TO DO:
In the entries below, find the line containing "(282, 163) = (312, 240): purple", then copy it and every later line exactly, ending with the last line.

═══ SOURCE MATERIAL ═══

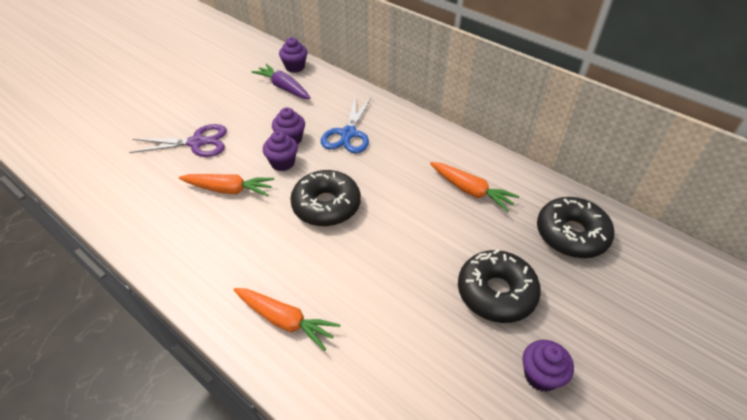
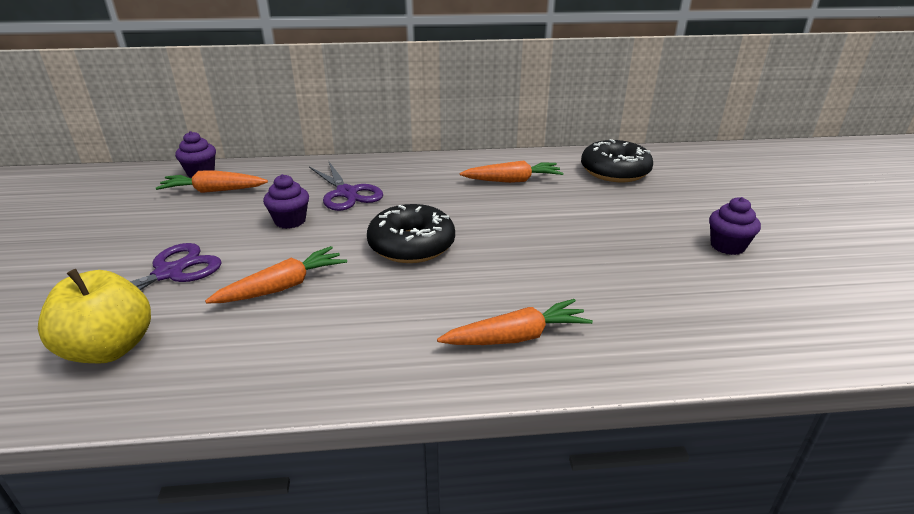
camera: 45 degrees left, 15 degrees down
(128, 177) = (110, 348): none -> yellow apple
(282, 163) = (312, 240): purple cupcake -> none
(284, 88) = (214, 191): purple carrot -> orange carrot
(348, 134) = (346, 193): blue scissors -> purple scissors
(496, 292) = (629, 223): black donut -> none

═══

TASK RESULT:
(282, 163) = (312, 240): purple cupcake -> none
(284, 88) = (214, 191): purple carrot -> orange carrot
(348, 134) = (346, 193): blue scissors -> purple scissors
(496, 292) = (629, 223): black donut -> none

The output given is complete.